(Set exercise): Switch "orange arrow" to "orange chevron" in the items, starting with the line with "gray square: rotated 28 degrees clockwise" and going on through the line with "yellow star: moved 2 px right", and change nothing else. Leave the pictures out of your answer.

(Material provided):

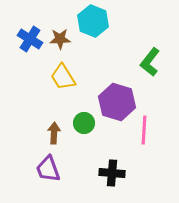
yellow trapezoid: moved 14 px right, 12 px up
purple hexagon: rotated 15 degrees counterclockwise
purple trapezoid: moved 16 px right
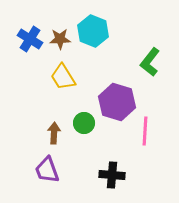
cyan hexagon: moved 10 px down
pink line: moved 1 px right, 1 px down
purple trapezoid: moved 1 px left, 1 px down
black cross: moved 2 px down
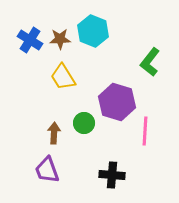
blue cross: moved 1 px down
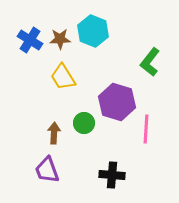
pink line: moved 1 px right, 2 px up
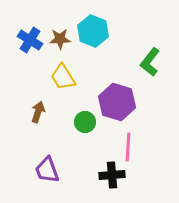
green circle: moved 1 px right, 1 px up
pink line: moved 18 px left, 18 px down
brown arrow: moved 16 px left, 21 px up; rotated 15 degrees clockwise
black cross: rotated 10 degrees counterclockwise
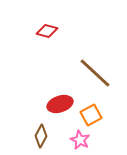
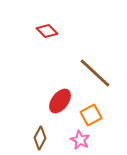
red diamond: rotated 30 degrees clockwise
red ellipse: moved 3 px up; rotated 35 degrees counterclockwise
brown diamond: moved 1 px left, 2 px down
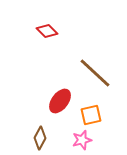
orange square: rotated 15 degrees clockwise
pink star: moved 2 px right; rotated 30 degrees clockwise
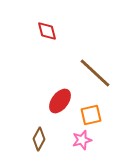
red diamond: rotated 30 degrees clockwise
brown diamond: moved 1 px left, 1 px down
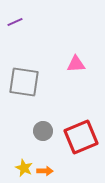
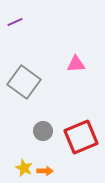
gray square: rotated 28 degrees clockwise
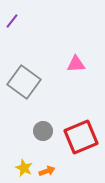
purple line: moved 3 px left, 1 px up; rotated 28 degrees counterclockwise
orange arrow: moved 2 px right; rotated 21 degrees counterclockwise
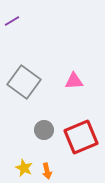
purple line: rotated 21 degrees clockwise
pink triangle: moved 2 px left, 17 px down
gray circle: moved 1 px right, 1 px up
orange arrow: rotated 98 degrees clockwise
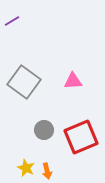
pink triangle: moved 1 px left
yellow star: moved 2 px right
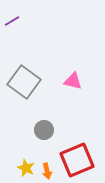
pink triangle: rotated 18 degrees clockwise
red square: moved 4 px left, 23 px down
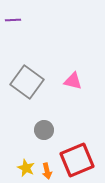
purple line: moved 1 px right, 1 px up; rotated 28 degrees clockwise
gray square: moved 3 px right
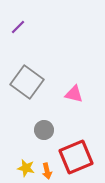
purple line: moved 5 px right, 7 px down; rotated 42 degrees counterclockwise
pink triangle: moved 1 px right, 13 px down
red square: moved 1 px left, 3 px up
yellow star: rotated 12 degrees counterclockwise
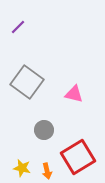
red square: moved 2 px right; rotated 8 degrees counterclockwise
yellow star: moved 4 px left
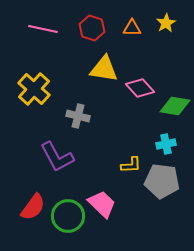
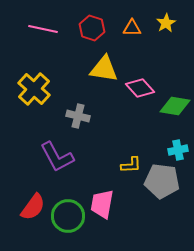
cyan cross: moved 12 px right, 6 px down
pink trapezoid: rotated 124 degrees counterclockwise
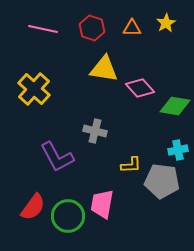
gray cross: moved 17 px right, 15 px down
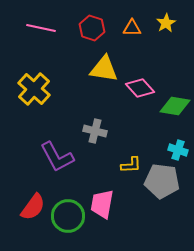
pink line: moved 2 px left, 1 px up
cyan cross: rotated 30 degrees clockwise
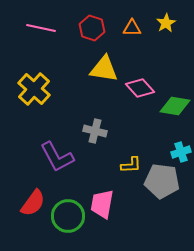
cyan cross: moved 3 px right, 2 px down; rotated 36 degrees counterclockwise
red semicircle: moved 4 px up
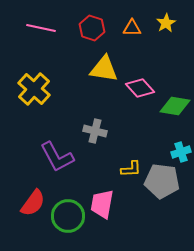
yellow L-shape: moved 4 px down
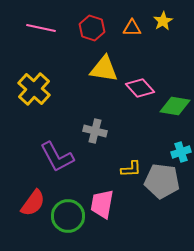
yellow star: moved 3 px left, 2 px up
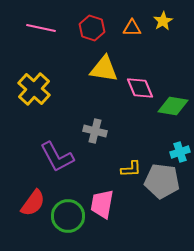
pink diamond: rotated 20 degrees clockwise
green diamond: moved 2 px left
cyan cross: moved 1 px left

* * *

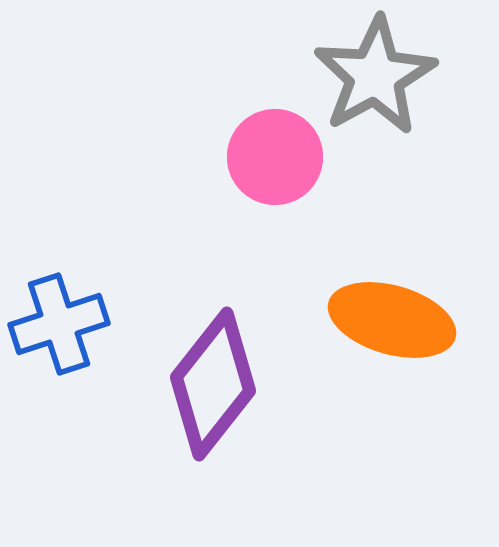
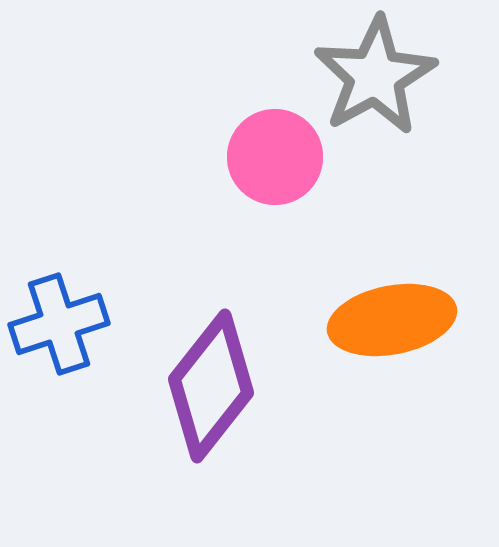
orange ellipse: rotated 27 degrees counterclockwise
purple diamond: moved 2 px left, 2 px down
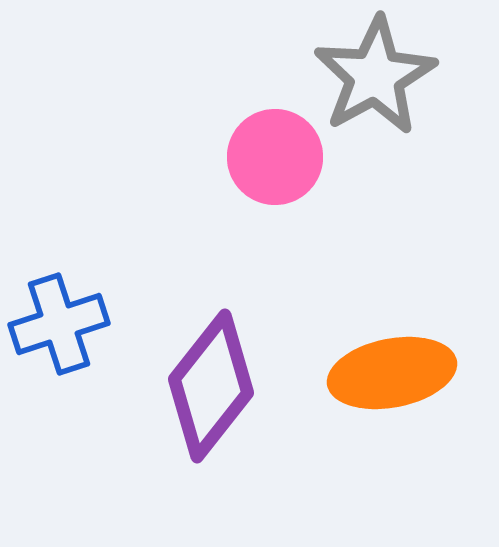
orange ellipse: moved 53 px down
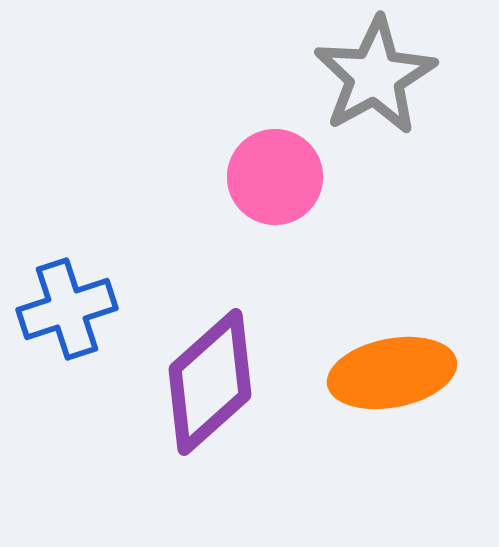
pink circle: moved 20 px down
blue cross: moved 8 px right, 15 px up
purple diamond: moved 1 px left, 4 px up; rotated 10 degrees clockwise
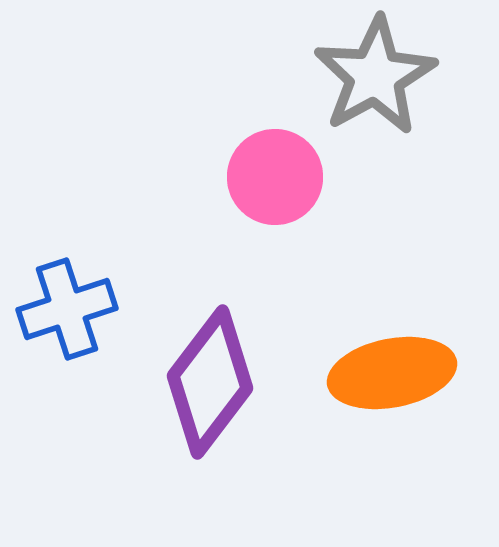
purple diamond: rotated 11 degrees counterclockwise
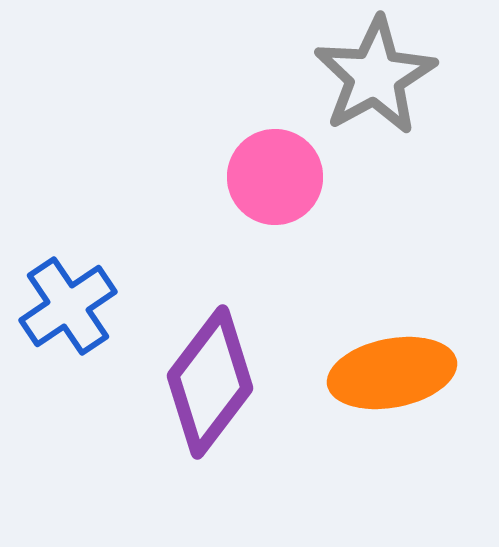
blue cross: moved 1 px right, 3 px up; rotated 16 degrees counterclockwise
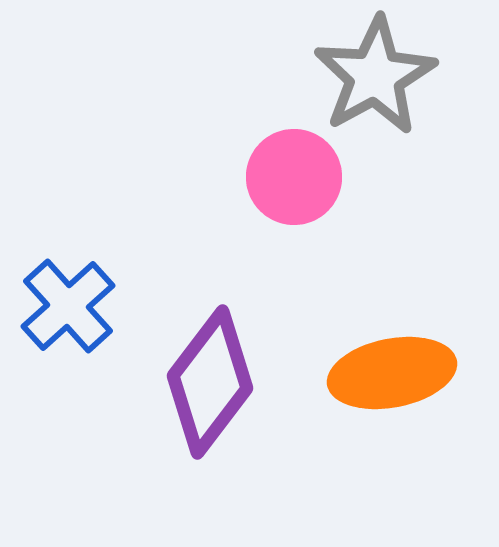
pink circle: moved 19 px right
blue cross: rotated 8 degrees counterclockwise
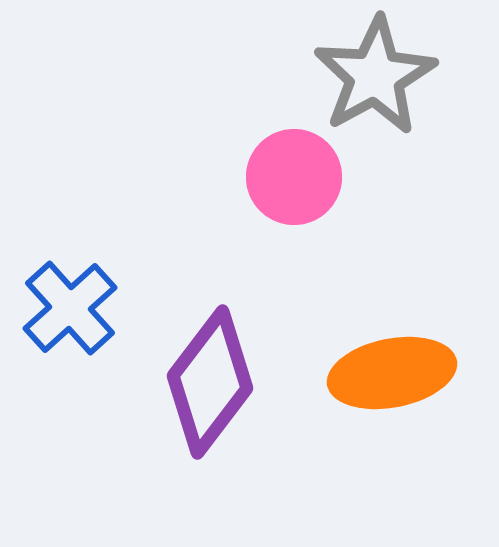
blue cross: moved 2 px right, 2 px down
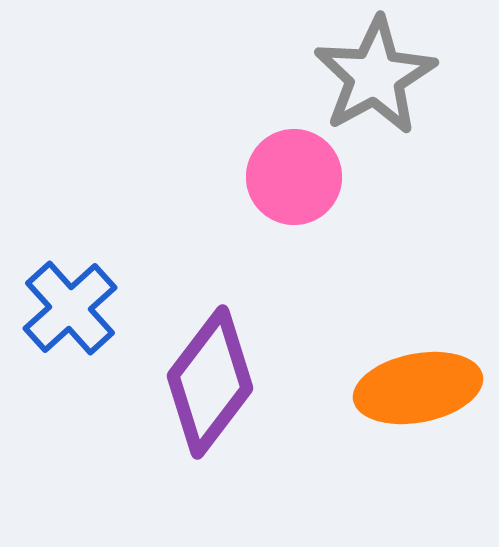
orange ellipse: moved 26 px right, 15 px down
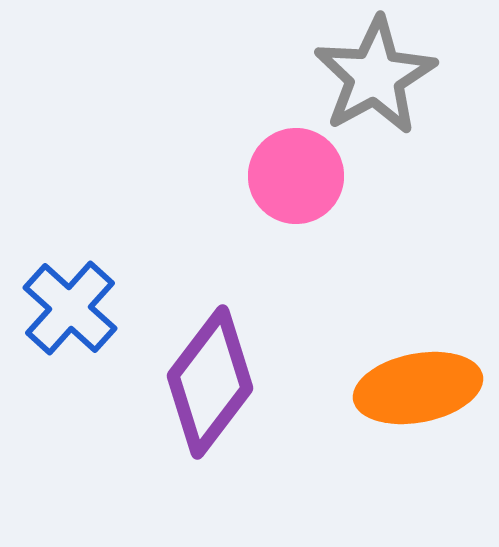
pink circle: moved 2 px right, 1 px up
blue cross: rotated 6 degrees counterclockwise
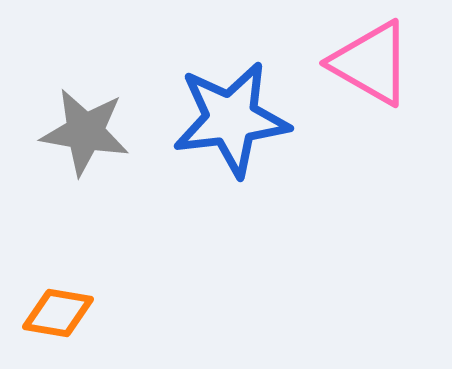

(Expected output):
gray square: rotated 28 degrees clockwise
purple line: moved 3 px left, 1 px up; rotated 28 degrees counterclockwise
orange chevron: moved 2 px right; rotated 21 degrees counterclockwise
purple line: rotated 21 degrees clockwise
pink triangle: moved 2 px left, 17 px down
gray circle: moved 1 px right, 1 px up
orange chevron: rotated 98 degrees clockwise
pink triangle: moved 1 px left
yellow star: moved 2 px right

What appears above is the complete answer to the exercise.